◆ ASSIGNMENT: What is needed is an exact copy of the data below, pictures excluded.

◆ RAW DATA:

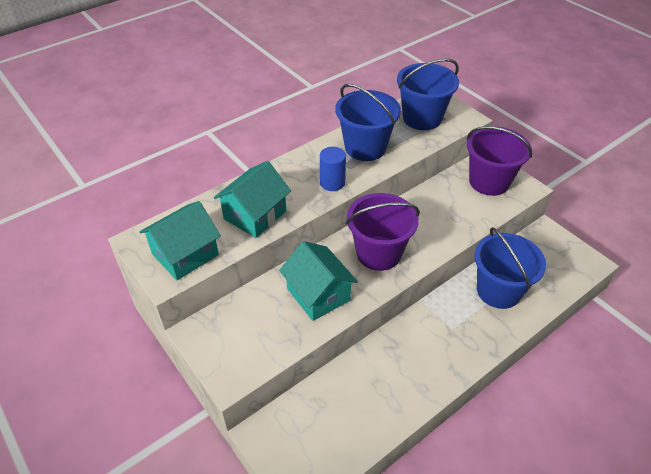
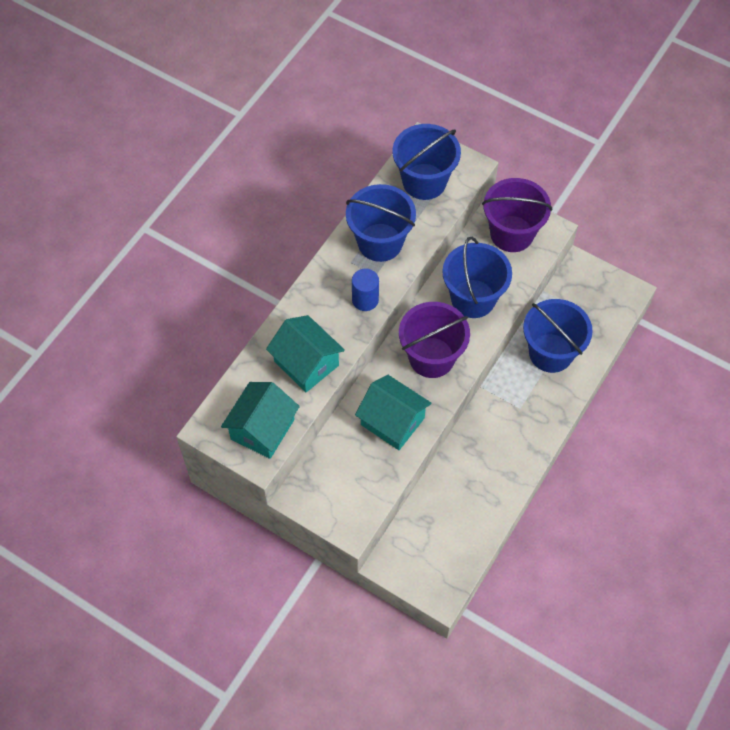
camera: 20 degrees left, 15 degrees up
(255, 215) = (306, 363): turquoise house -> turquoise house turned 60 degrees counterclockwise
(436, 219) = (473, 298): none -> blue bucket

◆ YOUR SOLUTION:
camera: 20 degrees left, 15 degrees up
(255, 215) = (306, 363): turquoise house -> turquoise house turned 60 degrees counterclockwise
(436, 219) = (473, 298): none -> blue bucket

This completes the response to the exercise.